__WHAT IS EXPECTED__
Output exactly, in the material below, the lines from the one with "building: [40,101,89,135] -> [70,37,120,73]" through the one with "building: [286,260,334,293] -> none". Omit all pictures.

__INPUT DATA__
########################################

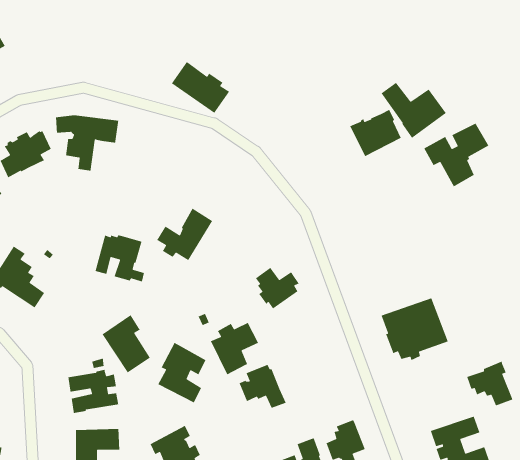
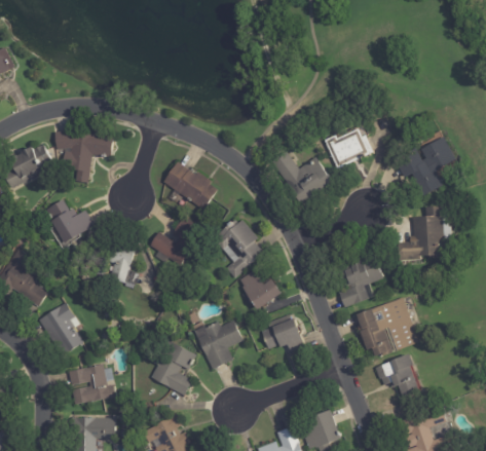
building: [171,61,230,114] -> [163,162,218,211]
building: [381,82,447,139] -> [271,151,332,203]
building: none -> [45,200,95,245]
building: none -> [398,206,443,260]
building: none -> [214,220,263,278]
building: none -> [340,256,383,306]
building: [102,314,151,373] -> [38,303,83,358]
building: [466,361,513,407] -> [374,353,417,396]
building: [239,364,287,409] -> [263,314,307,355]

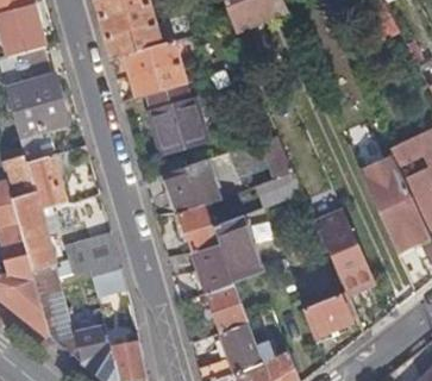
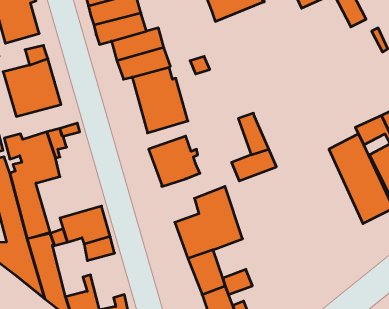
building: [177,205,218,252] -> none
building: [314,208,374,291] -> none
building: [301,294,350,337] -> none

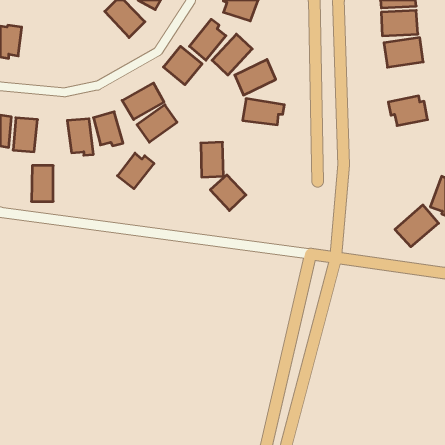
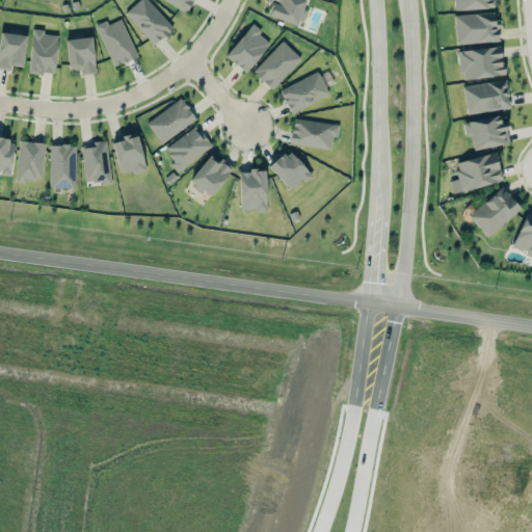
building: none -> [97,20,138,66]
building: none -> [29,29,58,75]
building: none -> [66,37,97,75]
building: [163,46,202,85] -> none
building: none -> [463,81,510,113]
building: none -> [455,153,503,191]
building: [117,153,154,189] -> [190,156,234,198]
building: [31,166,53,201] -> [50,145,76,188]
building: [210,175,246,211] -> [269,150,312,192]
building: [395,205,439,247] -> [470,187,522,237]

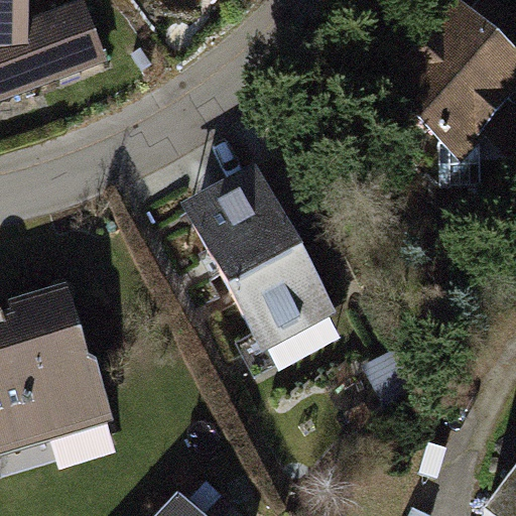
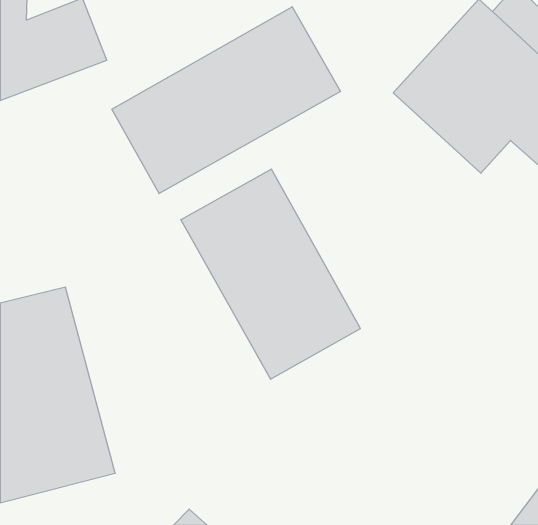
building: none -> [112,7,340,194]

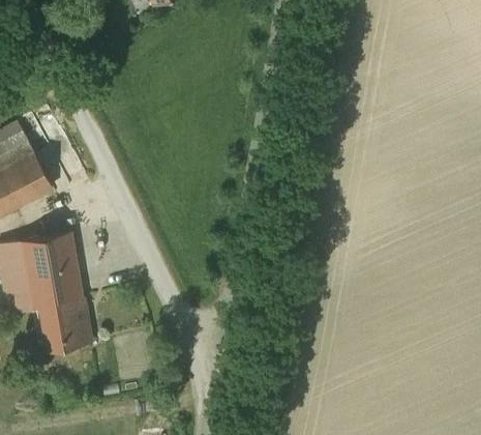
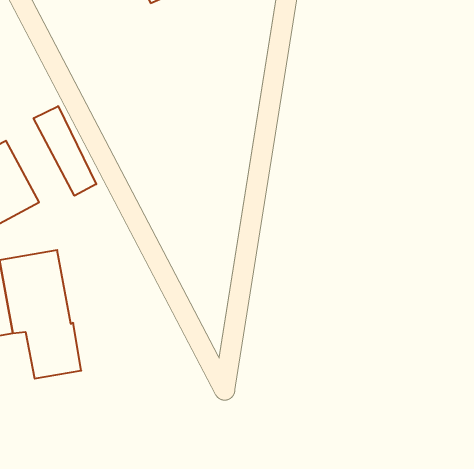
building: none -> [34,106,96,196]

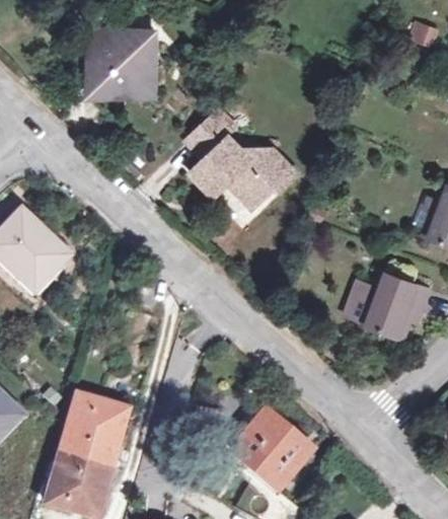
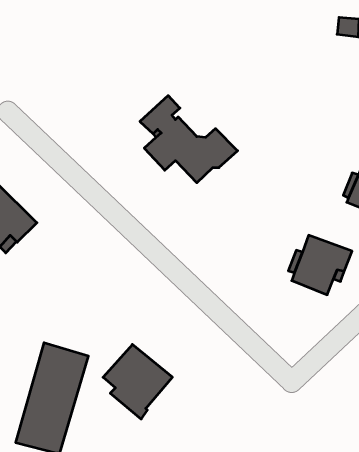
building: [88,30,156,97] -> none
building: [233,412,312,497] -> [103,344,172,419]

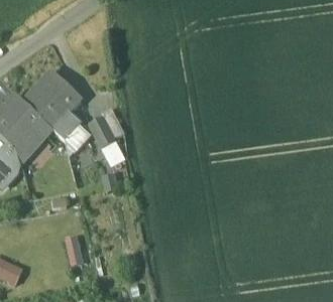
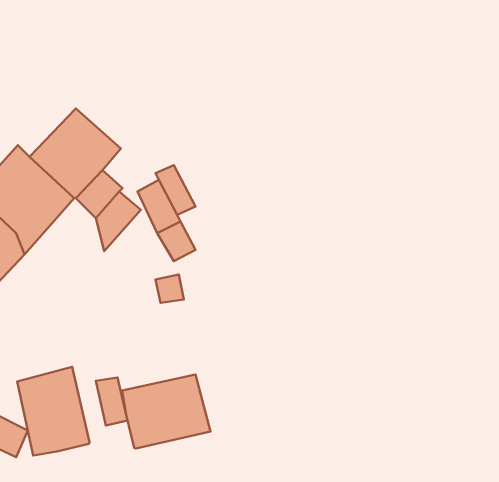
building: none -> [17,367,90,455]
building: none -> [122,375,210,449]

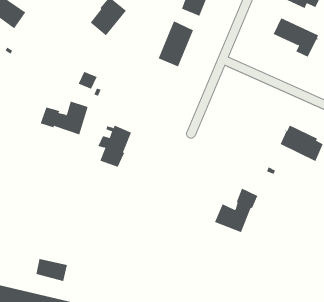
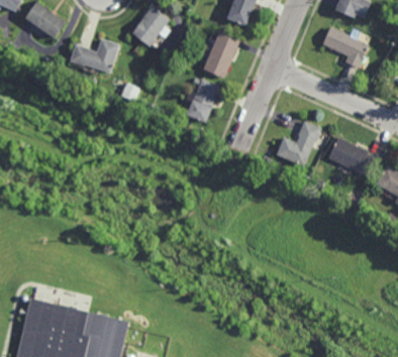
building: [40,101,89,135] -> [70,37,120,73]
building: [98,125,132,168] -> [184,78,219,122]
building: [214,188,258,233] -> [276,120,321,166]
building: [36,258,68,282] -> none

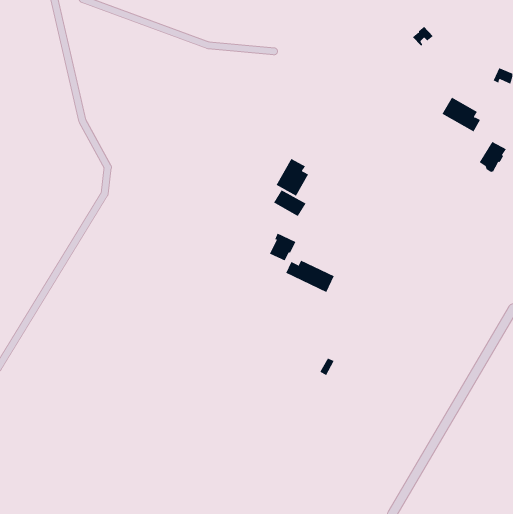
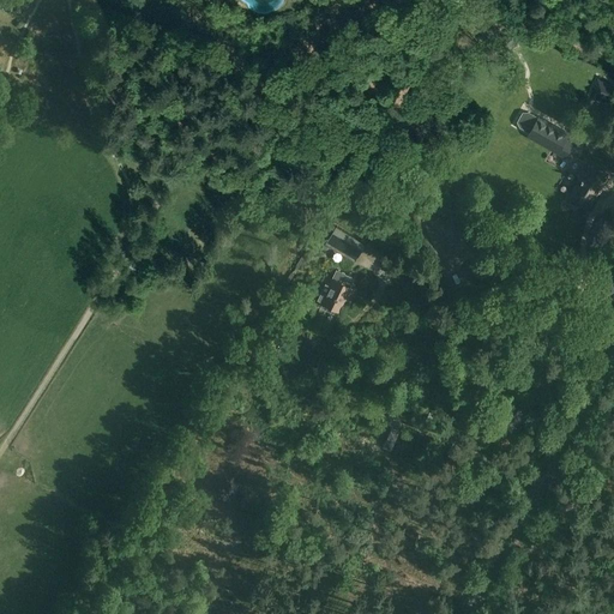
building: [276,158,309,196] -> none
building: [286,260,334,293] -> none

########################################

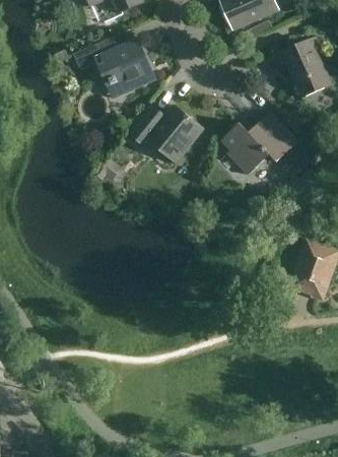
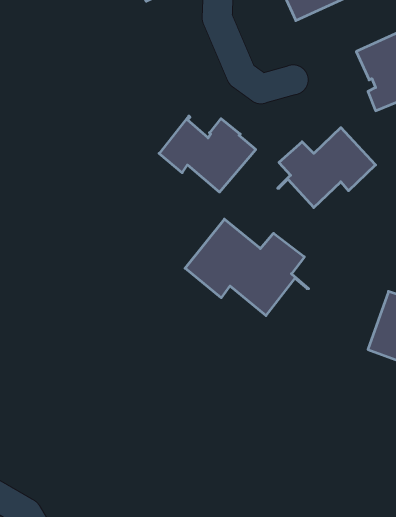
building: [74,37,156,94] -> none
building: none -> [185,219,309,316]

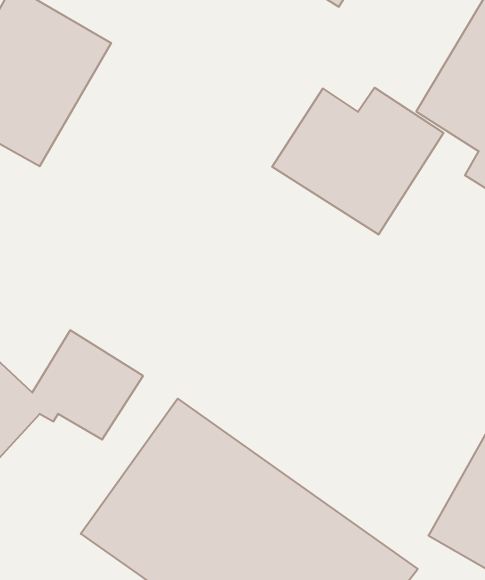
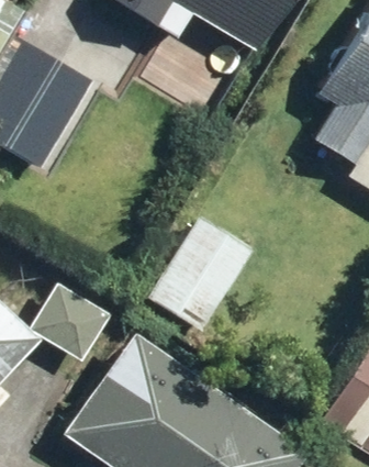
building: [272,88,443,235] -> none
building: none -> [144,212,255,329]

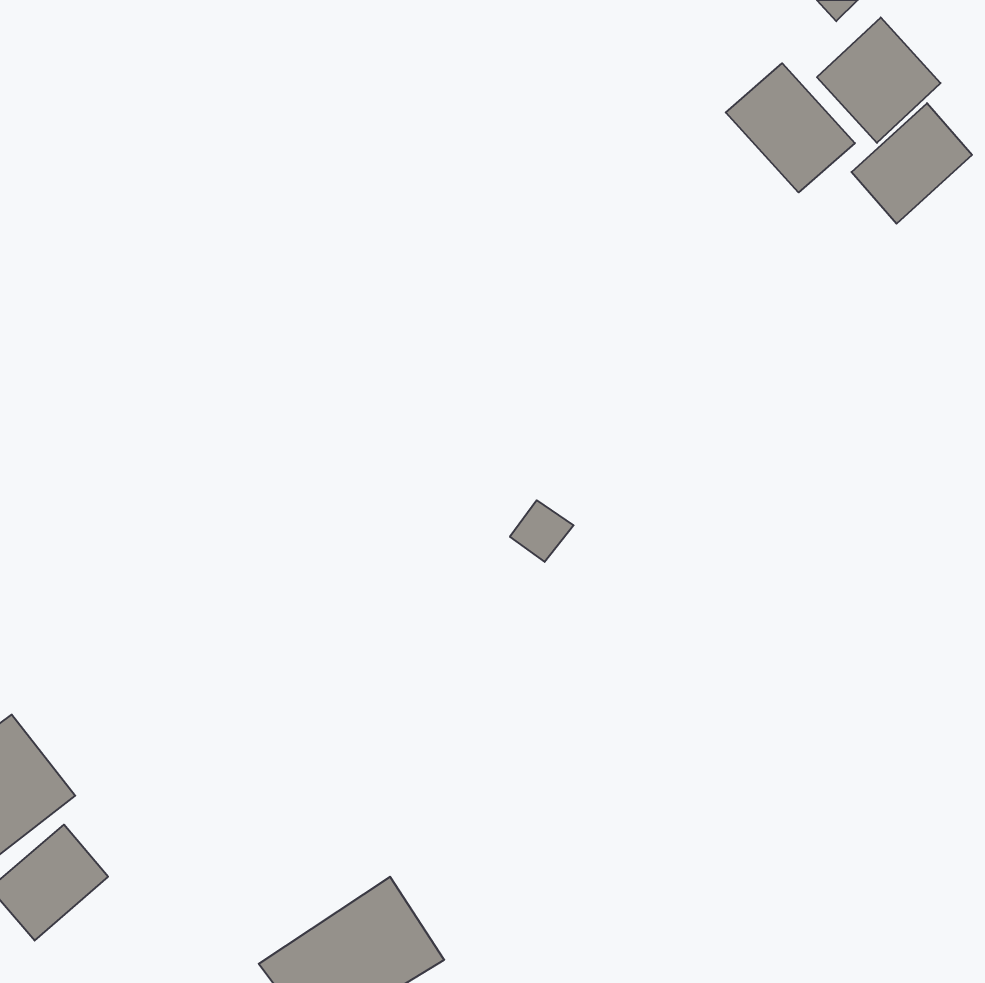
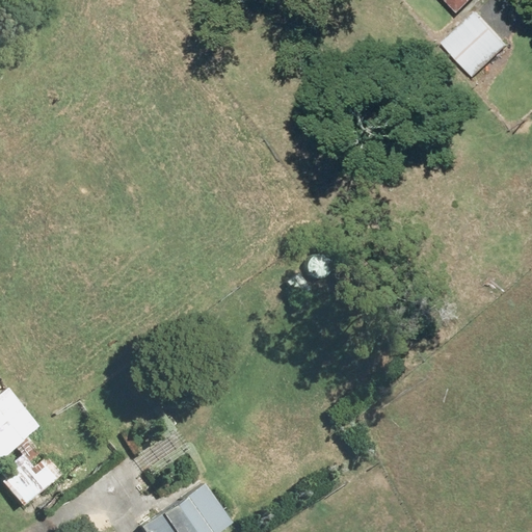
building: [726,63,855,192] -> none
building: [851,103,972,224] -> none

########################################

__ANSWER BELOW__
building: [40,101,89,135] -> [70,37,120,73]
building: [98,125,132,168] -> [184,78,219,122]
building: [214,188,258,233] -> [276,120,321,166]
building: [36,258,68,282] -> none

building: [276,158,309,196] -> none
building: [286,260,334,293] -> none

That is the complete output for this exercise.